* _PROVIDED INFORMATION_
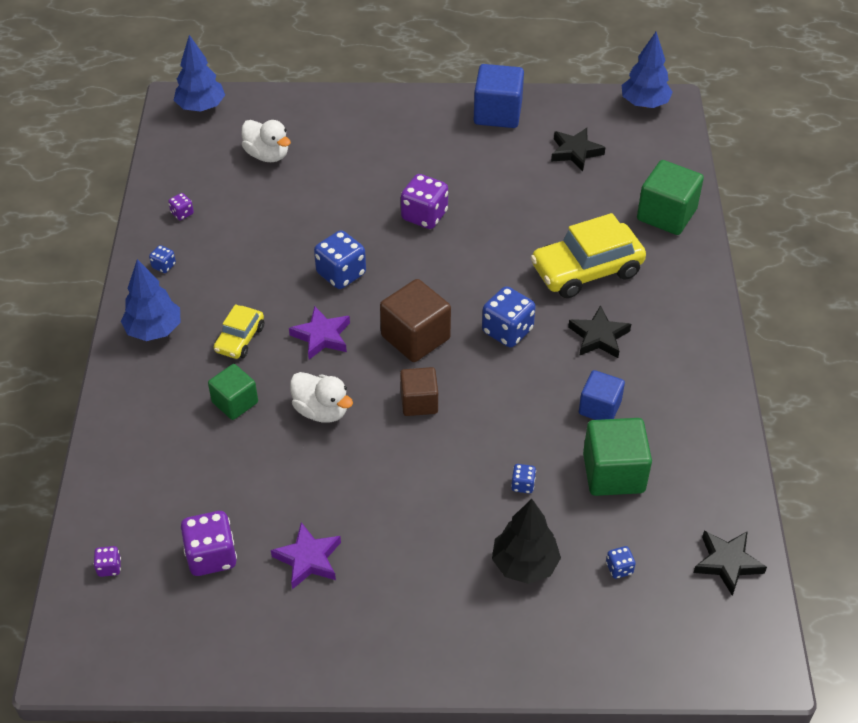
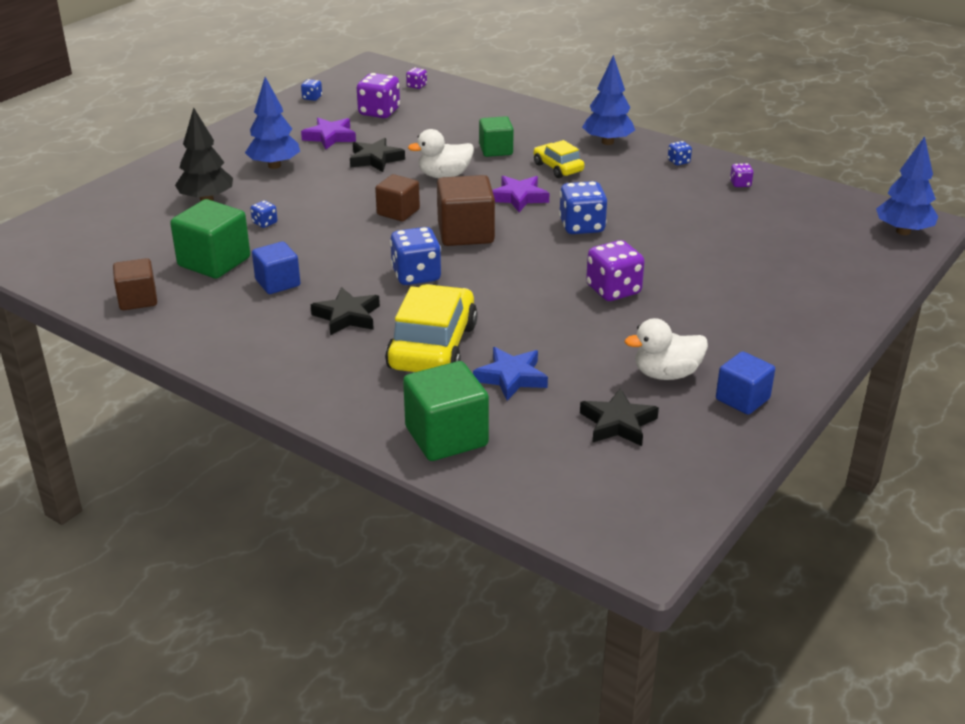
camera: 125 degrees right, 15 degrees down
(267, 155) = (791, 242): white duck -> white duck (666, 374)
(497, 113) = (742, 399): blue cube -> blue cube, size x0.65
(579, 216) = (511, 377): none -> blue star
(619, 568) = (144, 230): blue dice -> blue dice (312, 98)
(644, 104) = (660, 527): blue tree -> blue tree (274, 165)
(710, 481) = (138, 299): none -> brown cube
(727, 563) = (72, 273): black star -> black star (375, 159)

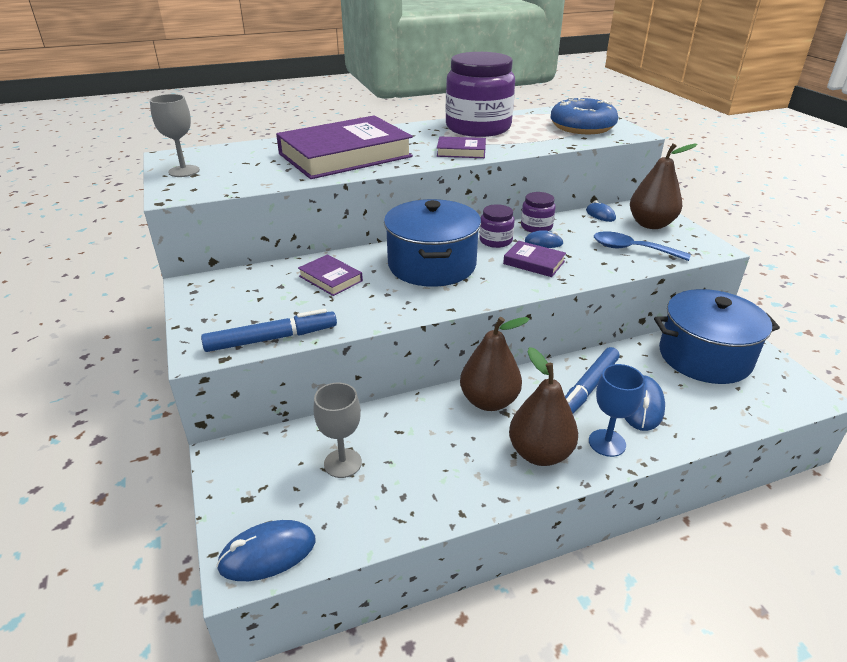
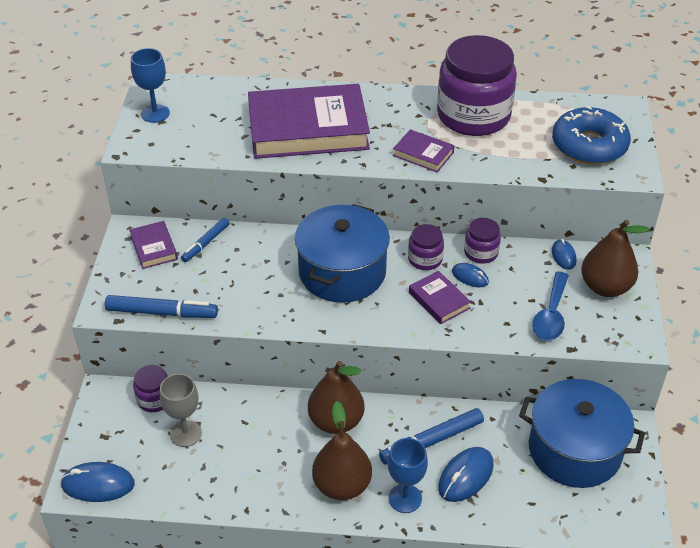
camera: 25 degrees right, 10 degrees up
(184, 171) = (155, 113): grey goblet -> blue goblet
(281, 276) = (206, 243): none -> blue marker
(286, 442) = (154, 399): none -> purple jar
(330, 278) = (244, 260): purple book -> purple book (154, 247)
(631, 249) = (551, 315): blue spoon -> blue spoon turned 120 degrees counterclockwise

* _TO DO_
Write out, word for word, the line containing "(579, 216) = (511, 377): none -> blue star" and each line after it to the end of the data, and nothing more. Drop the pictures.

* _ANSWER SECTION_
(579, 216) = (511, 377): none -> blue star
(619, 568) = (144, 230): blue dice -> blue dice (312, 98)
(644, 104) = (660, 527): blue tree -> blue tree (274, 165)
(710, 481) = (138, 299): none -> brown cube
(727, 563) = (72, 273): black star -> black star (375, 159)

camera: 25 degrees right, 10 degrees up
(184, 171) = (155, 113): grey goblet -> blue goblet
(281, 276) = (206, 243): none -> blue marker
(286, 442) = (154, 399): none -> purple jar
(330, 278) = (244, 260): purple book -> purple book (154, 247)
(631, 249) = (551, 315): blue spoon -> blue spoon turned 120 degrees counterclockwise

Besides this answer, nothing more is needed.